Exercise instructions:
What you need to produce from the material below is an exact transcription of the lines from the one with "C110: 4.7uF (GND, VX) -> 1uF (GND, VX)" through the one with "C6: 33nF (GND, NET4) -> 33nF (+9V, GND)", both included, and no other line.

Input material:
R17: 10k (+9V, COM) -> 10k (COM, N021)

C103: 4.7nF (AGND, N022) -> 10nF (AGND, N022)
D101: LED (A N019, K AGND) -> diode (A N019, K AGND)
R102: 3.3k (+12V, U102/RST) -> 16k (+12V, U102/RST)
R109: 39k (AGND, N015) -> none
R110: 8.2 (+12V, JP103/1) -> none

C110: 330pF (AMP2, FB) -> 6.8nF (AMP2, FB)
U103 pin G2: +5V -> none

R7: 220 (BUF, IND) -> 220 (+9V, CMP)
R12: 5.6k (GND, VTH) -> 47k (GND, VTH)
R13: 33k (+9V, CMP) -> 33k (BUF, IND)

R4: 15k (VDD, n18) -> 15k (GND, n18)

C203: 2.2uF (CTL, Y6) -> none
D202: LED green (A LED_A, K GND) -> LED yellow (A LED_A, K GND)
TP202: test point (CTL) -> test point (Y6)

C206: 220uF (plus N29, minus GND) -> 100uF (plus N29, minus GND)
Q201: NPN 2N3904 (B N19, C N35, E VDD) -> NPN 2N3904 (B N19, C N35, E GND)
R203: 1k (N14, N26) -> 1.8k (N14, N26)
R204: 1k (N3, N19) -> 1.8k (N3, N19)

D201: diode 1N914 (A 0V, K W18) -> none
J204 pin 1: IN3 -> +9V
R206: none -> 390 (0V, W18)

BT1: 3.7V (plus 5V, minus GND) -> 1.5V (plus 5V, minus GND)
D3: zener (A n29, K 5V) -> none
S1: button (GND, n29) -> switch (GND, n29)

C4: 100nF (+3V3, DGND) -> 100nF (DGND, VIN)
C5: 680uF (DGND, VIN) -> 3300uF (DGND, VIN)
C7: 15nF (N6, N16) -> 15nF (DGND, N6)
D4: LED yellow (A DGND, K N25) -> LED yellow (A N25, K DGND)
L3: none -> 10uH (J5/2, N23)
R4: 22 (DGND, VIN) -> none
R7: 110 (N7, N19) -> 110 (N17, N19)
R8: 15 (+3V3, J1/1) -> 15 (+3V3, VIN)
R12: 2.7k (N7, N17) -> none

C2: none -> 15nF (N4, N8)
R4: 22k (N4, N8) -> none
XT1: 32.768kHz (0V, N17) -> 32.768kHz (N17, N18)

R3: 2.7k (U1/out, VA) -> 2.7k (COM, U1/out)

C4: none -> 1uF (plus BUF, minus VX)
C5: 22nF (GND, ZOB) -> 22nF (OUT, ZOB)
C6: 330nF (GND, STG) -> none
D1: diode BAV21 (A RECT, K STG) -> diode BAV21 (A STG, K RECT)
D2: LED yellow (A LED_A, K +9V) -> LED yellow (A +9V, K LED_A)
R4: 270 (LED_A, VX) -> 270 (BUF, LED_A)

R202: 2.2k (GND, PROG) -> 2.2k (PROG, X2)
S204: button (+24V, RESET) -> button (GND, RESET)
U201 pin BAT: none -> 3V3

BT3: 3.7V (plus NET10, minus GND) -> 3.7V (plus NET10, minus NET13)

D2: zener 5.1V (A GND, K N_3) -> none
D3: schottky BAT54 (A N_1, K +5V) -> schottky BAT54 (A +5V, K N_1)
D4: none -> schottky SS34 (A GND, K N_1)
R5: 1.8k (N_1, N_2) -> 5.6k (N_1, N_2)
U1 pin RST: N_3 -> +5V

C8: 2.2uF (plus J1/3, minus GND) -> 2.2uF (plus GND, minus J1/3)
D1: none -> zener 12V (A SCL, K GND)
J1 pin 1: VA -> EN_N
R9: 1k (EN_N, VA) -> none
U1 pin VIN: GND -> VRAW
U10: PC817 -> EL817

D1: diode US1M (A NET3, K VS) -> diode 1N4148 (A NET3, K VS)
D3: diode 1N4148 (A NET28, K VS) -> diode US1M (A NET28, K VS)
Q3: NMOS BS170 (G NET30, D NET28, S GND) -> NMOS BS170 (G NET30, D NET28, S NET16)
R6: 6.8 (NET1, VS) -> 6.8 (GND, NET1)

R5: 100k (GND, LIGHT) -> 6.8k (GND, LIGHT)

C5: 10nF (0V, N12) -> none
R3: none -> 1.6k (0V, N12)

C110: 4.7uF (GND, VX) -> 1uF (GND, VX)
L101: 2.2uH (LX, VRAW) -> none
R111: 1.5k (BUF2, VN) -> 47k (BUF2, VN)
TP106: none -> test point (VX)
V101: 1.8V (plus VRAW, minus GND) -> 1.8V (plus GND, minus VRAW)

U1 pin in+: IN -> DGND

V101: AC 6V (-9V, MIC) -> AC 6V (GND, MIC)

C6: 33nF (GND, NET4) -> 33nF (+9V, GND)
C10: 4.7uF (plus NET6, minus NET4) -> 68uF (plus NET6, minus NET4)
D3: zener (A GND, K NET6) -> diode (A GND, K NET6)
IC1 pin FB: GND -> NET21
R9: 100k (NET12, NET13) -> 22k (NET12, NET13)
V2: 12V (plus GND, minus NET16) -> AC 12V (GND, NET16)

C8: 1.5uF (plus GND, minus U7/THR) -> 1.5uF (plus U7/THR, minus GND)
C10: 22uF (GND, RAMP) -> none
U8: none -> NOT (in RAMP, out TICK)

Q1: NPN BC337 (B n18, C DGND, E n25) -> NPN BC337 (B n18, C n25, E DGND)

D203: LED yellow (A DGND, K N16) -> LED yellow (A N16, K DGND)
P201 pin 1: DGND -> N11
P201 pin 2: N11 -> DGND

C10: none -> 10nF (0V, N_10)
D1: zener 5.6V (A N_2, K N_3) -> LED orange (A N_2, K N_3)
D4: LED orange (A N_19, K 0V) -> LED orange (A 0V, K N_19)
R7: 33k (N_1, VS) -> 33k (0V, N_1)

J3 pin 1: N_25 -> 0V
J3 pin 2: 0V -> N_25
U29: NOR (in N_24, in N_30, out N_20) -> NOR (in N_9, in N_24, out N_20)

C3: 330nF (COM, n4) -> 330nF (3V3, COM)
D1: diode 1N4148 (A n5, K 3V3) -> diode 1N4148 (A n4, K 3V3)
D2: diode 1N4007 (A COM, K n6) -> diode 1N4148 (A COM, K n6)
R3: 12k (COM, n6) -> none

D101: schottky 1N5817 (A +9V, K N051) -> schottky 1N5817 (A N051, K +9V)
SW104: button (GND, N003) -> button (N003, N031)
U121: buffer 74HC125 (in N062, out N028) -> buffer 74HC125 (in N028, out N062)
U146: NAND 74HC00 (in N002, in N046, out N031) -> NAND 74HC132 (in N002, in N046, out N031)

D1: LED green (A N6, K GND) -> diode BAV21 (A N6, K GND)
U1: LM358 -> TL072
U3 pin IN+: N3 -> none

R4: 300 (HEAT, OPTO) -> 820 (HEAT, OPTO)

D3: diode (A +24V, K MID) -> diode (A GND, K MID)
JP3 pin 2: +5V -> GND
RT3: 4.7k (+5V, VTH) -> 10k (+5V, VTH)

Answer for this exercise:
C110: 4.7uF (GND, VX) -> 1uF (GND, VX)
L101: 2.2uH (LX, VRAW) -> none
R111: 1.5k (BUF2, VN) -> 47k (BUF2, VN)
TP106: none -> test point (VX)
V101: 1.8V (plus VRAW, minus GND) -> 1.8V (plus GND, minus VRAW)

U1 pin in+: IN -> DGND

V101: AC 6V (-9V, MIC) -> AC 6V (GND, MIC)

C6: 33nF (GND, NET4) -> 33nF (+9V, GND)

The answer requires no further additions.